> TASK INPUT:
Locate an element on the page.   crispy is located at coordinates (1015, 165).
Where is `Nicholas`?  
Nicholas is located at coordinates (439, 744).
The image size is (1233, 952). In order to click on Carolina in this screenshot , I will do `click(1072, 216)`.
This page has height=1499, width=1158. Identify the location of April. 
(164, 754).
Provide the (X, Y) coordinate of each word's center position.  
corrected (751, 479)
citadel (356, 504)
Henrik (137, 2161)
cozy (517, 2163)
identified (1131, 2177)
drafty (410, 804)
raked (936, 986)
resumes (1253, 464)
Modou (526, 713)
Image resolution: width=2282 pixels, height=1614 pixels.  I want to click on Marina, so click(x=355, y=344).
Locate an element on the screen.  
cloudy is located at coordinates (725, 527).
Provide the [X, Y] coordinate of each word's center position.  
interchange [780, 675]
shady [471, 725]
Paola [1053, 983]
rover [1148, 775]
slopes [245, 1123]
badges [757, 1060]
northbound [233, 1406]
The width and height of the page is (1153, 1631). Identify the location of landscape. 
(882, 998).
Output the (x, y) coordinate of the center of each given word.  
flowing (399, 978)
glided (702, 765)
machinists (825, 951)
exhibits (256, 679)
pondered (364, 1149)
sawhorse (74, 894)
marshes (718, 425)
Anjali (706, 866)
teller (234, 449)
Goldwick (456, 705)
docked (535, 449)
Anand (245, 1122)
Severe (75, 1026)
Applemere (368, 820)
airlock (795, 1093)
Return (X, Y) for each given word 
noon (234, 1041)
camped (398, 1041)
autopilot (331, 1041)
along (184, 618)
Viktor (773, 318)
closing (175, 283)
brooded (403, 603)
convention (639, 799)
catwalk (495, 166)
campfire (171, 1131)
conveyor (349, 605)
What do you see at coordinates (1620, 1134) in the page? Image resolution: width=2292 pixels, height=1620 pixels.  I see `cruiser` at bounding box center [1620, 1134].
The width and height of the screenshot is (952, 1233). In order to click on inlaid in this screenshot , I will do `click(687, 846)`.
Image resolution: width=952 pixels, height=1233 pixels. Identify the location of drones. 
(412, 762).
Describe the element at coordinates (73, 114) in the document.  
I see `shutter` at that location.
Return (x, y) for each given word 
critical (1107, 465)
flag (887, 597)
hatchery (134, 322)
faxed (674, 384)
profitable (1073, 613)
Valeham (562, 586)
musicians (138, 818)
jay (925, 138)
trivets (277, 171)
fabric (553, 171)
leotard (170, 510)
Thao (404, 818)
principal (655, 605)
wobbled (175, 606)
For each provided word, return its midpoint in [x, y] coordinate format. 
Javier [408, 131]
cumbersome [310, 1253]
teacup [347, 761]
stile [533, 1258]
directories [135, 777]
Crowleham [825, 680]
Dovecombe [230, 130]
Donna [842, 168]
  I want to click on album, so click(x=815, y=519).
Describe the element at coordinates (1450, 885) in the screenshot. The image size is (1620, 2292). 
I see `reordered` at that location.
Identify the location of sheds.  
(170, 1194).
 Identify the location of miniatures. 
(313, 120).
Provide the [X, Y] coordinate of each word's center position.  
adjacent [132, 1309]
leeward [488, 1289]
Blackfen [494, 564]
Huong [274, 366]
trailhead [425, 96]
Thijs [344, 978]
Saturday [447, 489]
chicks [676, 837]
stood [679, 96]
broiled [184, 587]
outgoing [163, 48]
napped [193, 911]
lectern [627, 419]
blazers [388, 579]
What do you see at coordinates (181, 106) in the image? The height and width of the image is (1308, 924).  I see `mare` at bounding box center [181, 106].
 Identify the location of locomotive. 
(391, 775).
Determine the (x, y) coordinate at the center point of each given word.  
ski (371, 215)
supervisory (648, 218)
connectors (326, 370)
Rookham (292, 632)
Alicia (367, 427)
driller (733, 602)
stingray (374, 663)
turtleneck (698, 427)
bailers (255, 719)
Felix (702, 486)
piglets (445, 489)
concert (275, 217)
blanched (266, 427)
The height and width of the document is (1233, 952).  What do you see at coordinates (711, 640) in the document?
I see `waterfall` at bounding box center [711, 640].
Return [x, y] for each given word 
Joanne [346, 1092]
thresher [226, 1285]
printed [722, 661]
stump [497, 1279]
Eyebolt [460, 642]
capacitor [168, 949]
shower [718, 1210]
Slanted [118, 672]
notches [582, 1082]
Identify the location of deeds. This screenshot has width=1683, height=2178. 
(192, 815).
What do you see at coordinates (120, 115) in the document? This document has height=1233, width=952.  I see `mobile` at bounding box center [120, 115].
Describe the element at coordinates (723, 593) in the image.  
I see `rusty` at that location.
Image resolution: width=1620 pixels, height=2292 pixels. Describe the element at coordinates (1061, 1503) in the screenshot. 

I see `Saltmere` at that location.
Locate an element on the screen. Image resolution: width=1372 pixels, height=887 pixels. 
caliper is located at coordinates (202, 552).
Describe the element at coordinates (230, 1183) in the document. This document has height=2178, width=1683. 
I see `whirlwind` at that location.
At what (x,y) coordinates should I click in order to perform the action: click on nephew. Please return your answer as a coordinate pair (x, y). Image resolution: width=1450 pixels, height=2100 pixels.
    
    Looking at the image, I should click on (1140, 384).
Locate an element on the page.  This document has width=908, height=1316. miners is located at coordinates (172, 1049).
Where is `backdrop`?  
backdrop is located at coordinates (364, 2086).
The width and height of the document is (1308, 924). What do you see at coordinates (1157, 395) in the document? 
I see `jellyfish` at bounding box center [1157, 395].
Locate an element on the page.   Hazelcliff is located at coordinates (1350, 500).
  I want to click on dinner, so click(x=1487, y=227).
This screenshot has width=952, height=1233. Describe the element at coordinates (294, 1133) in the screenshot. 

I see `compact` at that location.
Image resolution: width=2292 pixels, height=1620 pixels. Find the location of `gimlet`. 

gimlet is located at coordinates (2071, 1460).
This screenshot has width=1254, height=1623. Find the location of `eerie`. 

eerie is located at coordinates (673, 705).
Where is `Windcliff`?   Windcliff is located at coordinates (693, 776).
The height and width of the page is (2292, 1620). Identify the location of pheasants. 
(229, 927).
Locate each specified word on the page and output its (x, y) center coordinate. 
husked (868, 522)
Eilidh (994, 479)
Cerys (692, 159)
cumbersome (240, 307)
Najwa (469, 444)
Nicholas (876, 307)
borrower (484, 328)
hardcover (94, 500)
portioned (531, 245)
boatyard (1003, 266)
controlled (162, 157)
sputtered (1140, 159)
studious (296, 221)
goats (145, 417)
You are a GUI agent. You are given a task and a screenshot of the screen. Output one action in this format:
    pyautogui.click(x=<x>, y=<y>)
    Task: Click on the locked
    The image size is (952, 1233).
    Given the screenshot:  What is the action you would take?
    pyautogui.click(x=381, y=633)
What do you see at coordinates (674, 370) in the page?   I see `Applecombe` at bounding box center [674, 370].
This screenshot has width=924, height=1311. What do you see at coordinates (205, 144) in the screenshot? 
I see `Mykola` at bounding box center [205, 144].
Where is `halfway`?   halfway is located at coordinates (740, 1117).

> WHAT THE TASK REQUIRES: Rewrite all of the records above, swapping each occurrence of "Locate an element" for "Find an element" and leaving everything else unchanged.

> EXERCISE RESULT:
Find an element on the page.   crispy is located at coordinates (1015, 165).
Where is `Nicholas`?  
Nicholas is located at coordinates (439, 744).
The image size is (1233, 952). In order to click on Carolina in this screenshot , I will do `click(1072, 216)`.
This page has height=1499, width=1158. Identify the location of April. 
(164, 754).
Provide the (X, Y) coordinate of each word's center position.  
corrected (751, 479)
citadel (356, 504)
Henrik (137, 2161)
cozy (517, 2163)
identified (1131, 2177)
drafty (410, 804)
raked (936, 986)
resumes (1253, 464)
Modou (526, 713)
Image resolution: width=2282 pixels, height=1614 pixels.  I want to click on Marina, so click(x=355, y=344).
Find an element on the screen.  
cloudy is located at coordinates (725, 527).
Provide the [X, Y] coordinate of each word's center position.  
interchange [780, 675]
shady [471, 725]
Paola [1053, 983]
rover [1148, 775]
slopes [245, 1123]
badges [757, 1060]
northbound [233, 1406]
The width and height of the page is (1153, 1631). Identify the location of landscape. 
(882, 998).
Output the (x, y) coordinate of the center of each given word.  
flowing (399, 978)
glided (702, 765)
machinists (825, 951)
exhibits (256, 679)
pondered (364, 1149)
sawhorse (74, 894)
marshes (718, 425)
Anjali (706, 866)
teller (234, 449)
Goldwick (456, 705)
docked (535, 449)
Anand (245, 1122)
Severe (75, 1026)
Applemere (368, 820)
airlock (795, 1093)
Return (X, Y) for each given word 
noon (234, 1041)
camped (398, 1041)
autopilot (331, 1041)
along (184, 618)
Viktor (773, 318)
closing (175, 283)
brooded (403, 603)
convention (639, 799)
catwalk (495, 166)
campfire (171, 1131)
conveyor (349, 605)
What do you see at coordinates (1620, 1134) in the page? Image resolution: width=2292 pixels, height=1620 pixels.  I see `cruiser` at bounding box center [1620, 1134].
The width and height of the screenshot is (952, 1233). In order to click on inlaid in this screenshot , I will do `click(687, 846)`.
Image resolution: width=952 pixels, height=1233 pixels. Identify the location of drones. 
(412, 762).
Describe the element at coordinates (73, 114) in the document.  
I see `shutter` at that location.
Return (x, y) for each given word 
critical (1107, 465)
flag (887, 597)
hatchery (134, 322)
faxed (674, 384)
profitable (1073, 613)
Valeham (562, 586)
musicians (138, 818)
jay (925, 138)
trivets (277, 171)
fabric (553, 171)
leotard (170, 510)
Thao (404, 818)
principal (655, 605)
wobbled (175, 606)
For each provided word, return its midpoint in [x, y] coordinate format. 
Javier [408, 131]
cumbersome [310, 1253]
teacup [347, 761]
stile [533, 1258]
directories [135, 777]
Crowleham [825, 680]
Dovecombe [230, 130]
Donna [842, 168]
  I want to click on album, so click(x=815, y=519).
Describe the element at coordinates (1450, 885) in the screenshot. The image size is (1620, 2292). 
I see `reordered` at that location.
Identify the location of sheds.  
(170, 1194).
 Identify the location of miniatures. 
(313, 120).
Provide the [X, Y] coordinate of each word's center position.  
adjacent [132, 1309]
leeward [488, 1289]
Blackfen [494, 564]
Huong [274, 366]
trailhead [425, 96]
Thijs [344, 978]
Saturday [447, 489]
chicks [676, 837]
stood [679, 96]
broiled [184, 587]
outgoing [163, 48]
napped [193, 911]
lectern [627, 419]
blazers [388, 579]
What do you see at coordinates (181, 106) in the image? The height and width of the image is (1308, 924).  I see `mare` at bounding box center [181, 106].
 Identify the location of locomotive. 
(391, 775).
Determine the (x, y) coordinate at the center point of each given word.  
ski (371, 215)
supervisory (648, 218)
connectors (326, 370)
Rookham (292, 632)
Alicia (367, 427)
driller (733, 602)
stingray (374, 663)
turtleneck (698, 427)
bailers (255, 719)
Felix (702, 486)
piglets (445, 489)
concert (275, 217)
blanched (266, 427)
The height and width of the document is (1233, 952).  What do you see at coordinates (711, 640) in the document?
I see `waterfall` at bounding box center [711, 640].
Return [x, y] for each given word 
Joanne [346, 1092]
thresher [226, 1285]
printed [722, 661]
stump [497, 1279]
Eyebolt [460, 642]
capacitor [168, 949]
shower [718, 1210]
Slanted [118, 672]
notches [582, 1082]
Identify the location of deeds. This screenshot has width=1683, height=2178. 
(192, 815).
What do you see at coordinates (120, 115) in the document? This document has height=1233, width=952.  I see `mobile` at bounding box center [120, 115].
Describe the element at coordinates (723, 593) in the image.  
I see `rusty` at that location.
Image resolution: width=1620 pixels, height=2292 pixels. Describe the element at coordinates (1061, 1503) in the screenshot. 

I see `Saltmere` at that location.
Find an element on the screen. Image resolution: width=1372 pixels, height=887 pixels. 
caliper is located at coordinates (202, 552).
Describe the element at coordinates (230, 1183) in the document. This document has height=2178, width=1683. 
I see `whirlwind` at that location.
At what (x,y) coordinates should I click in order to perform the action: click on nephew. Please return your answer as a coordinate pair (x, y). Image resolution: width=1450 pixels, height=2100 pixels.
    
    Looking at the image, I should click on (1140, 384).
Find an element on the page.  This document has width=908, height=1316. miners is located at coordinates (172, 1049).
Where is `backdrop`?  
backdrop is located at coordinates (364, 2086).
The width and height of the document is (1308, 924). What do you see at coordinates (1157, 395) in the document? 
I see `jellyfish` at bounding box center [1157, 395].
Find an element on the page.   Hazelcliff is located at coordinates (1350, 500).
  I want to click on dinner, so click(x=1487, y=227).
This screenshot has width=952, height=1233. Describe the element at coordinates (294, 1133) in the screenshot. 

I see `compact` at that location.
Image resolution: width=2292 pixels, height=1620 pixels. Find the location of `gimlet`. 

gimlet is located at coordinates (2071, 1460).
This screenshot has width=1254, height=1623. Find the location of `eerie`. 

eerie is located at coordinates (673, 705).
Where is `Windcliff`?   Windcliff is located at coordinates (693, 776).
The height and width of the page is (2292, 1620). Identify the location of pheasants. 
(229, 927).
Locate each specified word on the page and output its (x, y) center coordinate. 
husked (868, 522)
Eilidh (994, 479)
Cerys (692, 159)
cumbersome (240, 307)
Najwa (469, 444)
Nicholas (876, 307)
borrower (484, 328)
hardcover (94, 500)
portioned (531, 245)
boatyard (1003, 266)
controlled (162, 157)
sputtered (1140, 159)
studious (296, 221)
goats (145, 417)
You are a GUI agent. You are given a task and a screenshot of the screen. Output one action in this format:
    pyautogui.click(x=<x>, y=<y>)
    Task: Click on the locked
    The image size is (952, 1233).
    Given the screenshot:  What is the action you would take?
    pyautogui.click(x=381, y=633)
What do you see at coordinates (674, 370) in the page?   I see `Applecombe` at bounding box center [674, 370].
This screenshot has width=924, height=1311. What do you see at coordinates (205, 144) in the screenshot? 
I see `Mykola` at bounding box center [205, 144].
Where is `halfway`?   halfway is located at coordinates (740, 1117).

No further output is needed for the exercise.